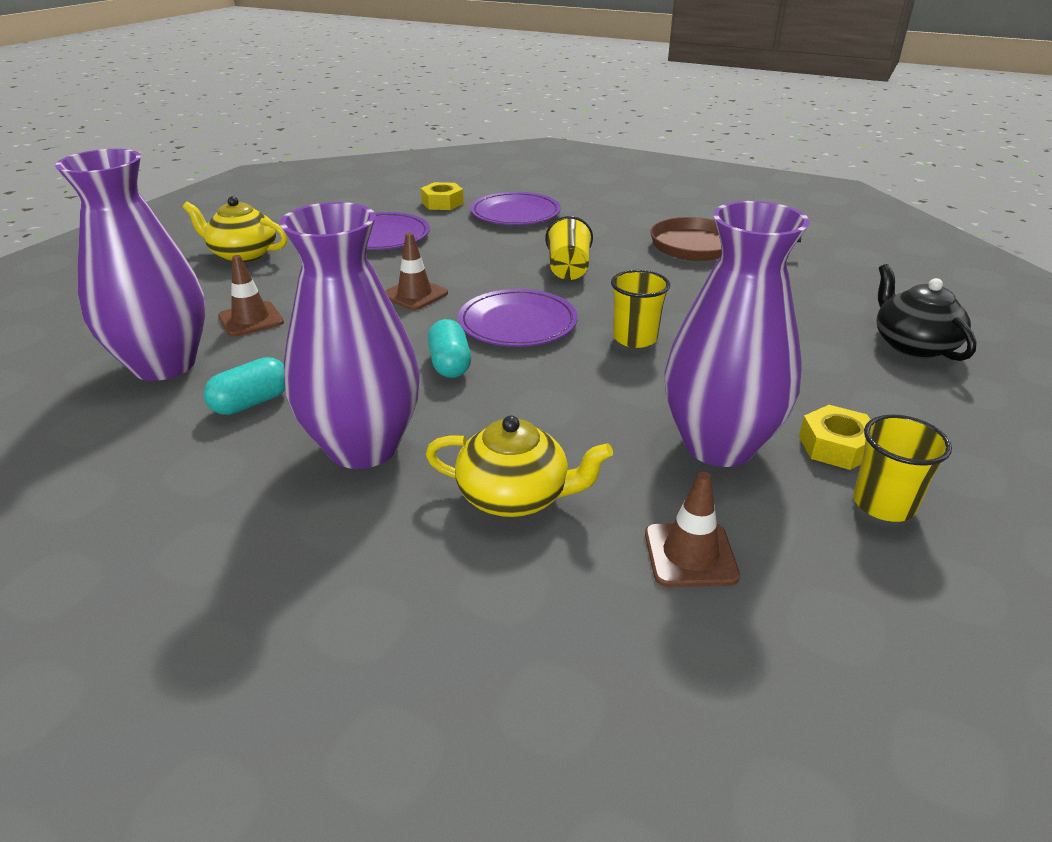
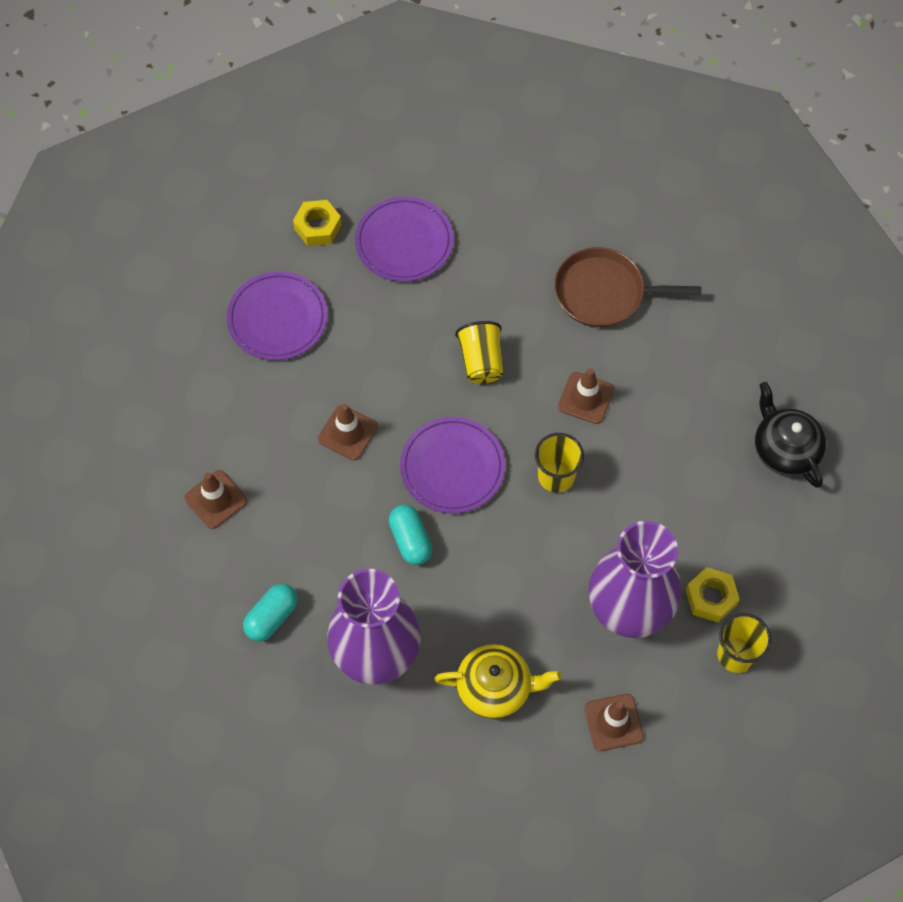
camera: 10 degrees left, 30 degrees up
(164, 365) = (176, 579): purple vase -> none
(243, 254) = (151, 380): yellow teapot -> none
(675, 296) = (586, 398): none -> brown traffic cone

******

TASK INSTRUCTIONS:
Leave the pictures out and return the rest of the listing exactly.

RESULT BELOW:
camera: 10 degrees left, 30 degrees up
(164, 365) = (176, 579): purple vase -> none
(243, 254) = (151, 380): yellow teapot -> none
(675, 296) = (586, 398): none -> brown traffic cone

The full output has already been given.